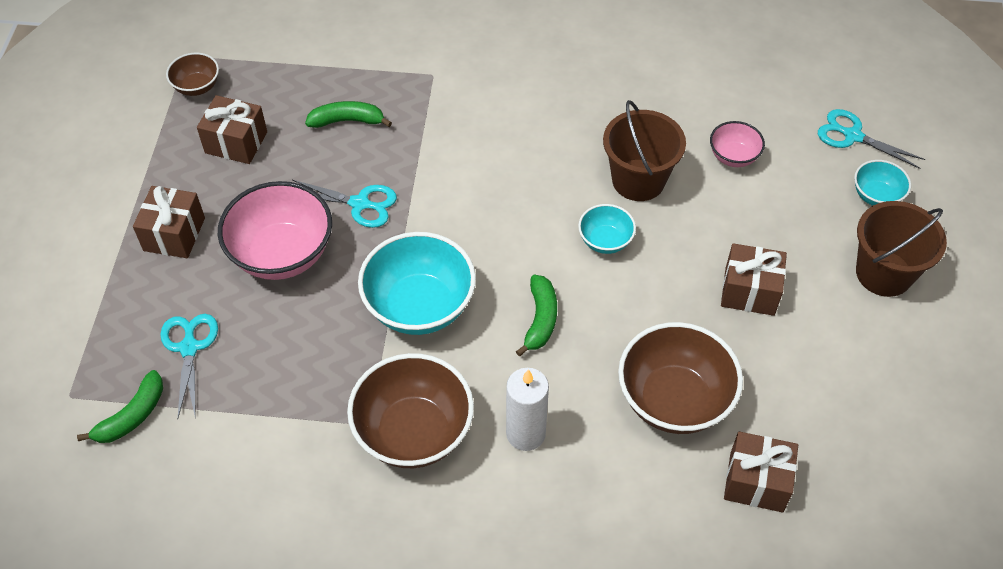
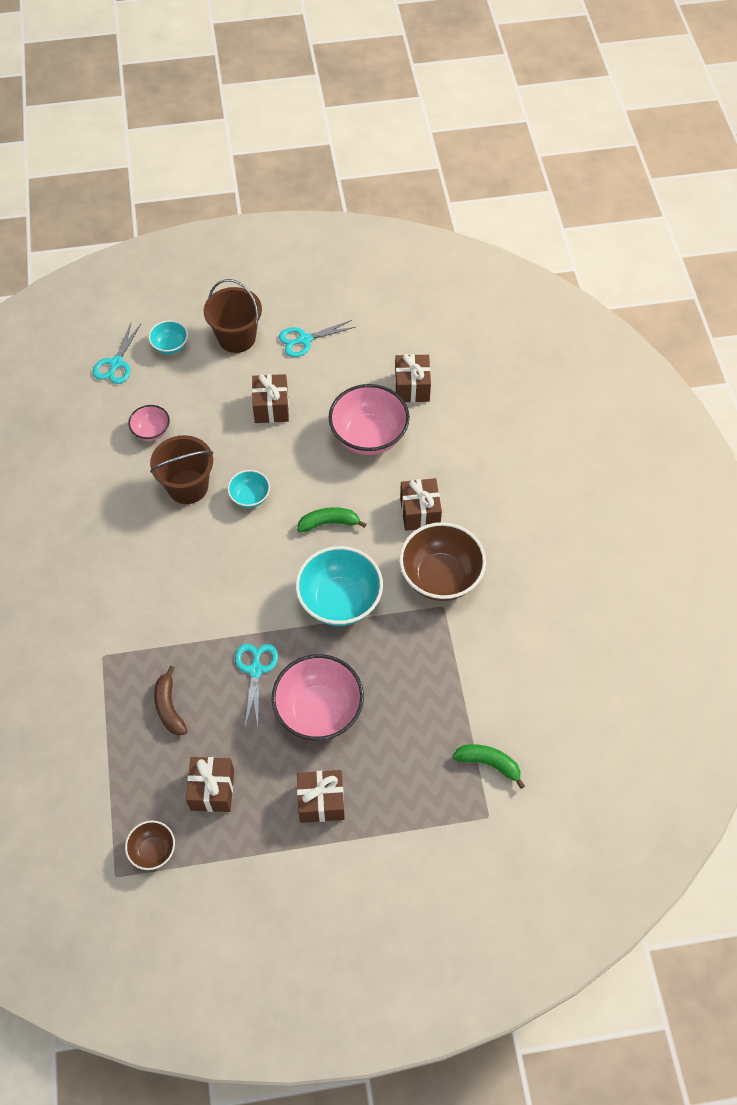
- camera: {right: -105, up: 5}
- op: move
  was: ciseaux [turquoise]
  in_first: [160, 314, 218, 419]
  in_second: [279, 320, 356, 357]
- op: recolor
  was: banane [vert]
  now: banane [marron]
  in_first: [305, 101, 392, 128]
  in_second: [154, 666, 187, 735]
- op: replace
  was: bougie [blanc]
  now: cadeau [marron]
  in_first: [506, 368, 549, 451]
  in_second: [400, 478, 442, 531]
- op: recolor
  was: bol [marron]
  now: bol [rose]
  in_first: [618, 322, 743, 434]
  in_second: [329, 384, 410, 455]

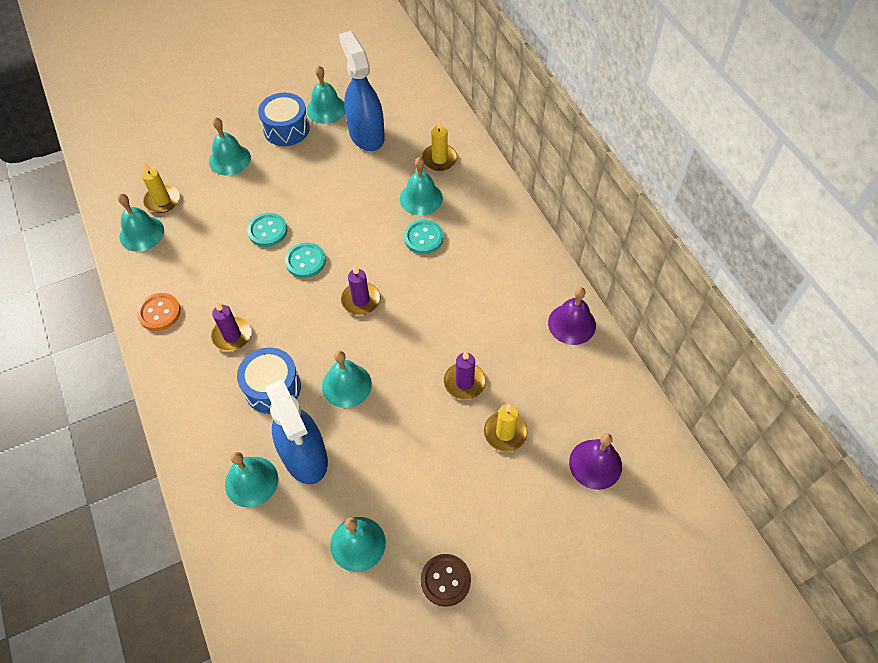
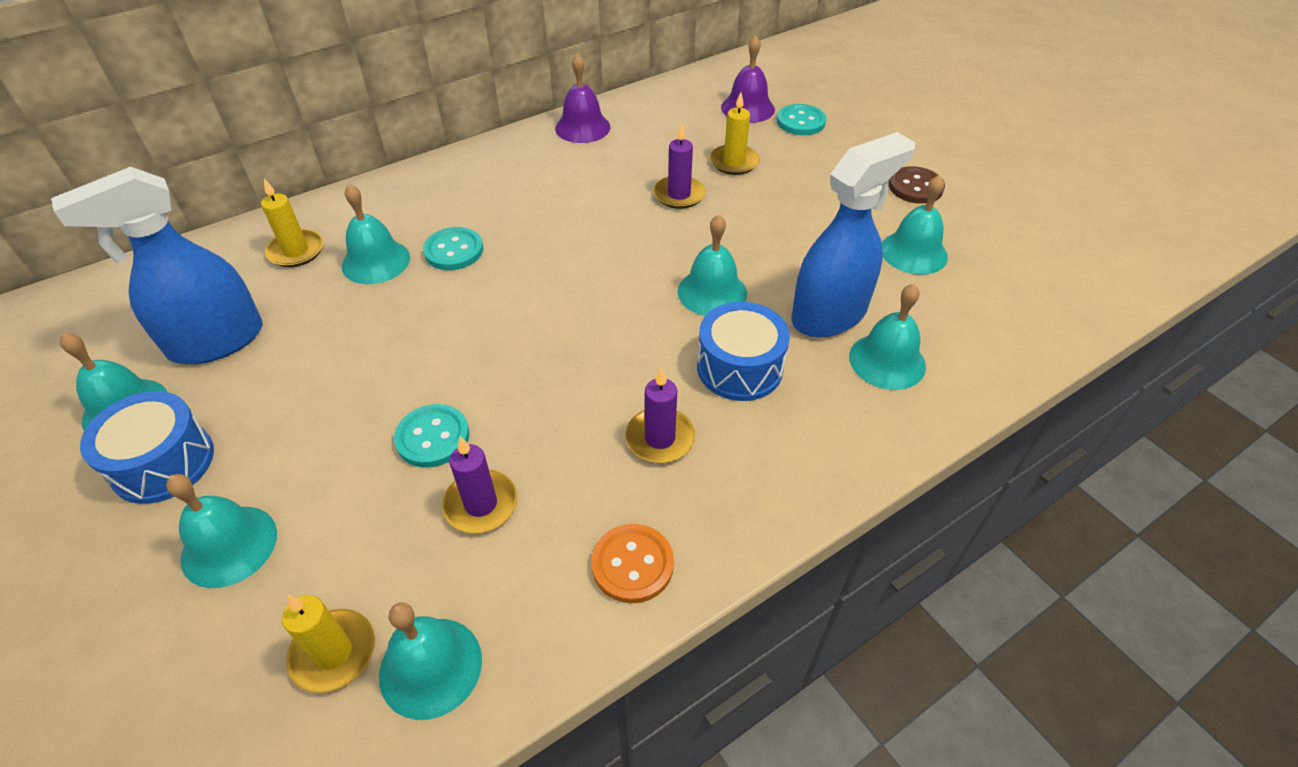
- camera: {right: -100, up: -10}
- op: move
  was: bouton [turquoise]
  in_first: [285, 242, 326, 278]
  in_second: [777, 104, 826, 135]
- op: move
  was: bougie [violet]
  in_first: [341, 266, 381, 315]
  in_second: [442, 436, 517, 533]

····················

ABOUT THIS TASK -
A single figure is required: the number of lines in the entries that hold the string "marron".

PROBLEM SOLUTION -
3